Entries taken from a collection
● ● ● ●
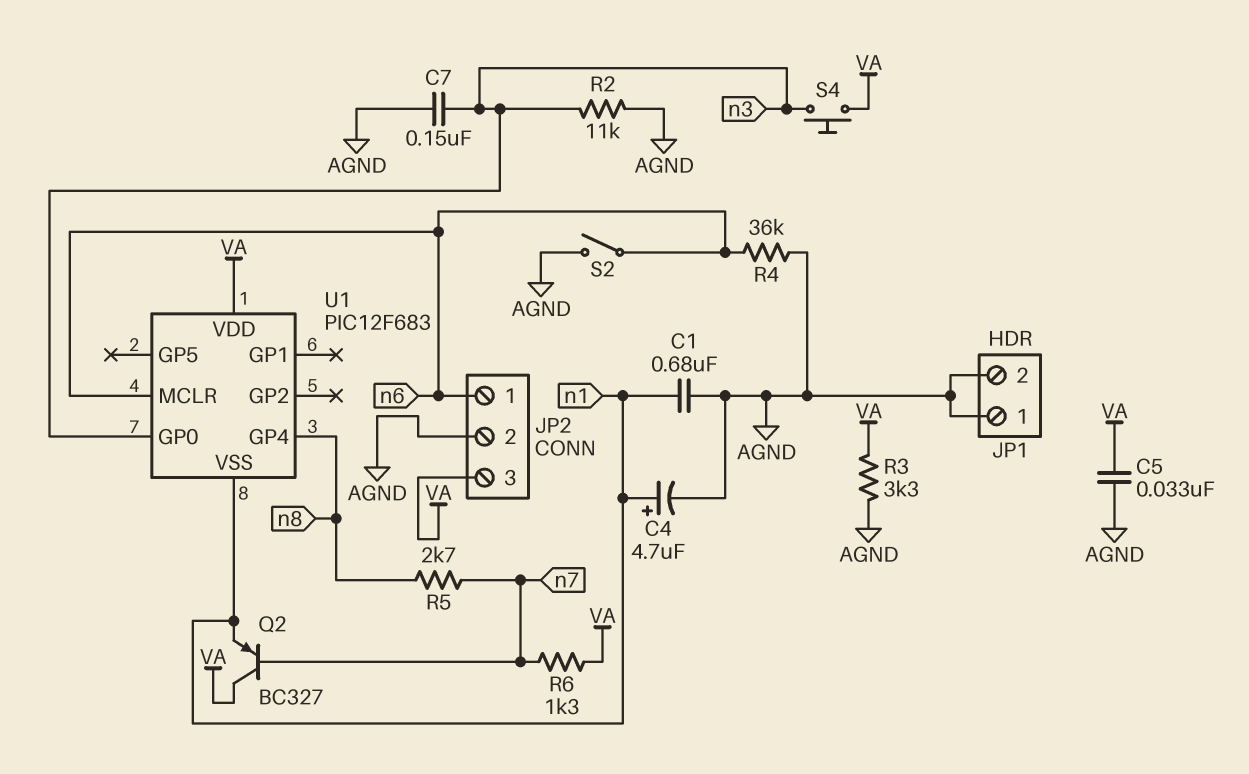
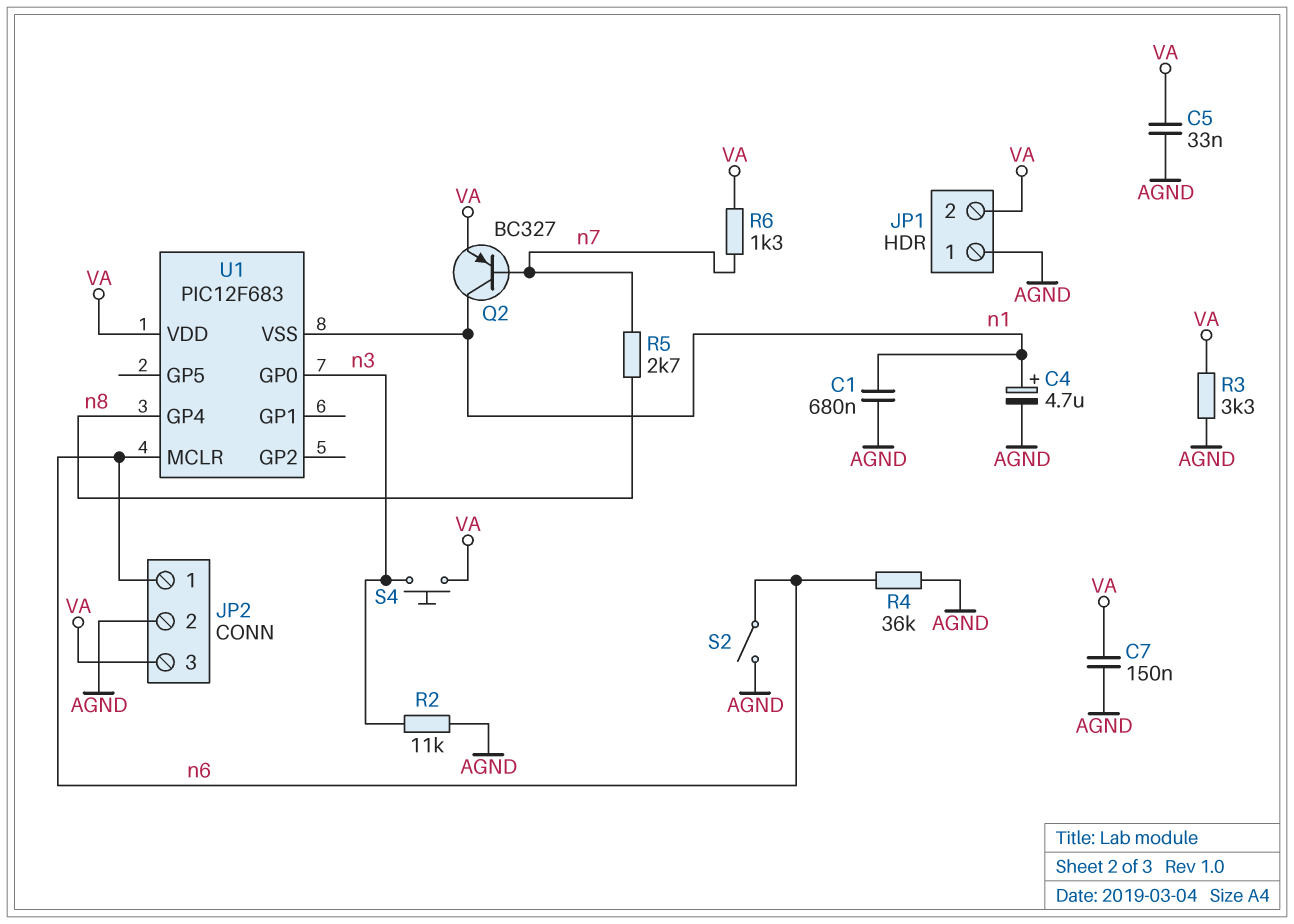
C7: 150nF (AGND, n3) -> 150nF (AGND, VA)
JP1 pin 2: AGND -> VA
Q2: PNP BC327 (B n7, C VA, E n1) -> PNP BC327 (B n7, C n1, E VA)

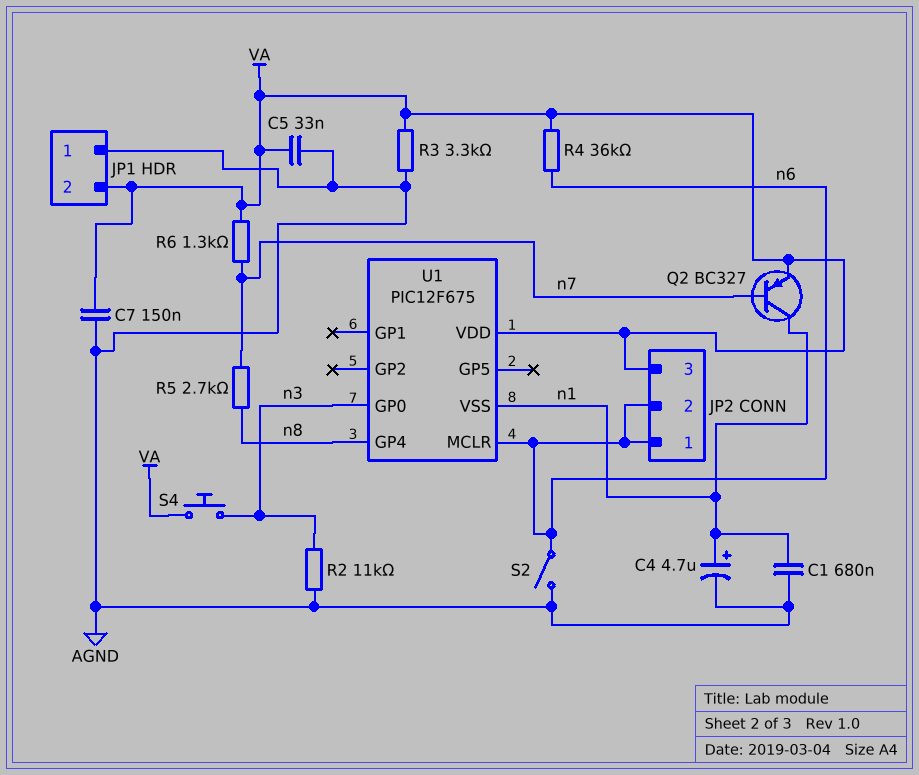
JP2 pin 2: AGND -> n6
R4: 36k (AGND, n6) -> 36k (VA, n6)
U1: PIC12F683 -> PIC12F675

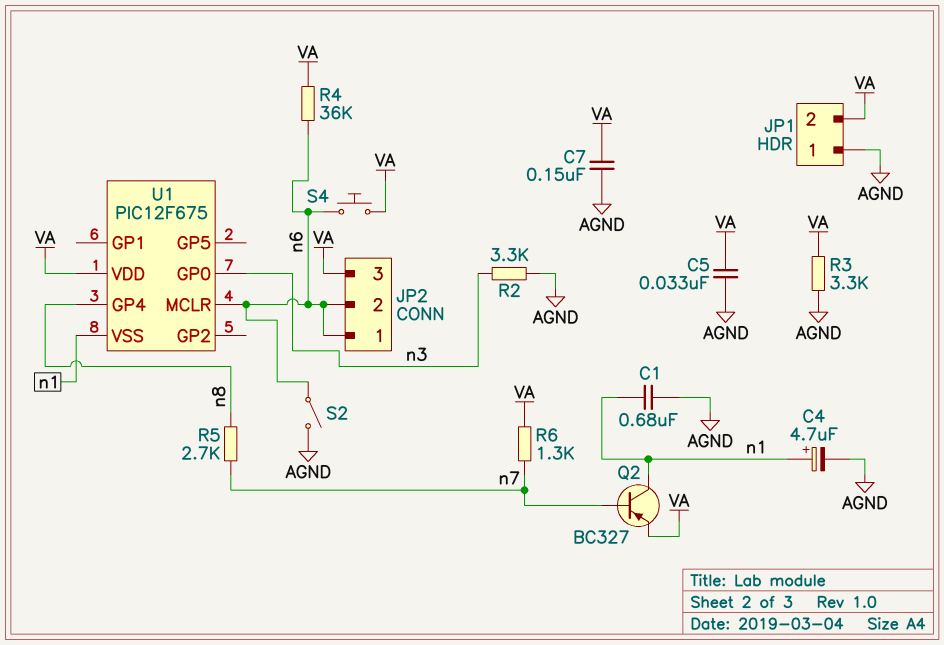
R2: 11k (AGND, n3) -> 3.3k (AGND, n3)
S4: button (VA, n3) -> button (VA, n6)

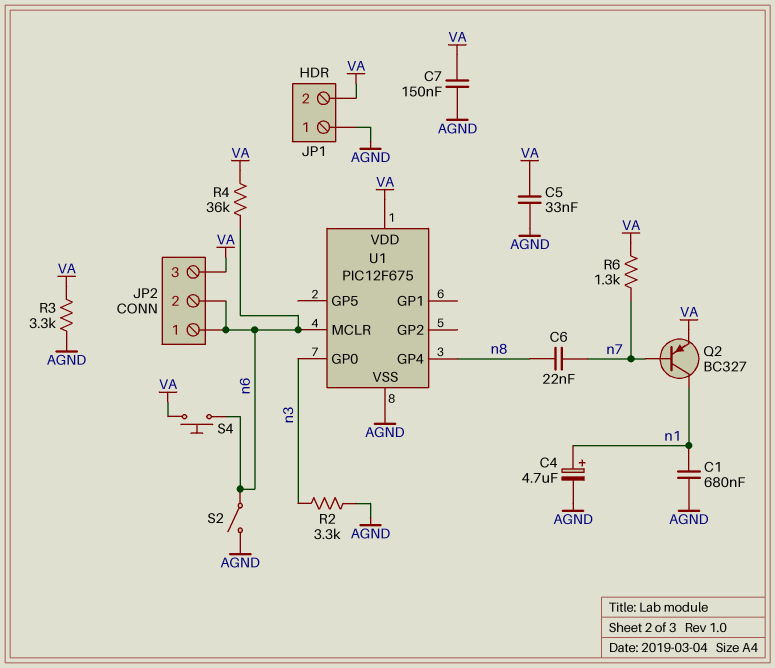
C6: none -> 22nF (n7, n8)
R5: 2.7k (n7, n8) -> none
U1 pin VSS: n1 -> AGND

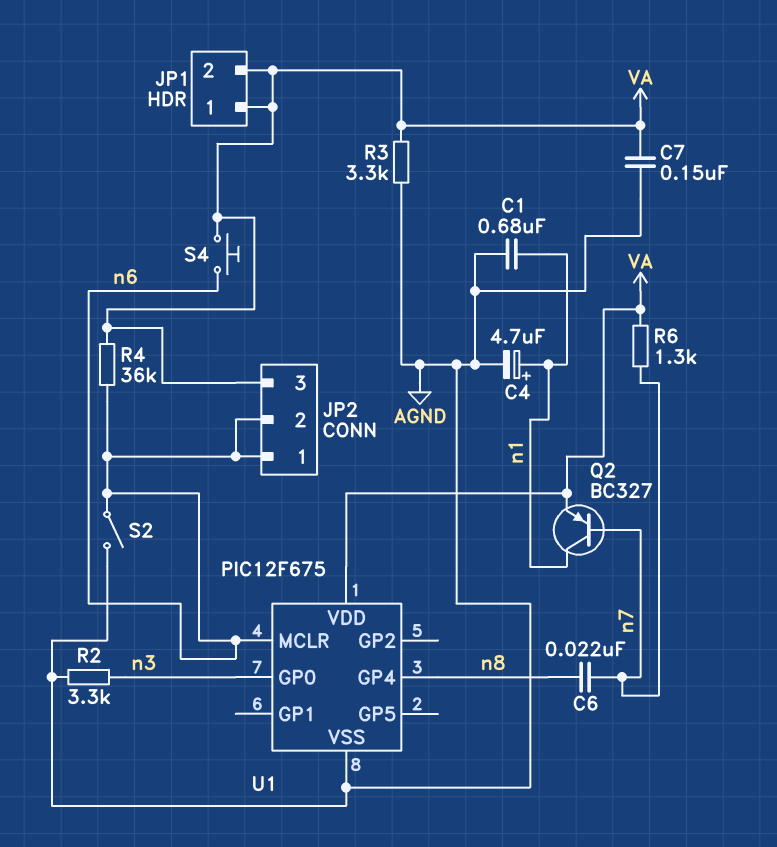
C5: 33nF (AGND, VA) -> none
JP1 pin 1: AGND -> VA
● ● ● ●
EXERCISE
Your reply must contain each entry exactly as written and no pictures.

SOLUTION FOR THIS PROBLEM
C7: 150nF (AGND, n3) -> 150nF (AGND, VA)
JP1 pin 2: AGND -> VA
Q2: PNP BC327 (B n7, C VA, E n1) -> PNP BC327 (B n7, C n1, E VA)

JP2 pin 2: AGND -> n6
R4: 36k (AGND, n6) -> 36k (VA, n6)
U1: PIC12F683 -> PIC12F675

R2: 11k (AGND, n3) -> 3.3k (AGND, n3)
S4: button (VA, n3) -> button (VA, n6)

C6: none -> 22nF (n7, n8)
R5: 2.7k (n7, n8) -> none
U1 pin VSS: n1 -> AGND

C5: 33nF (AGND, VA) -> none
JP1 pin 1: AGND -> VA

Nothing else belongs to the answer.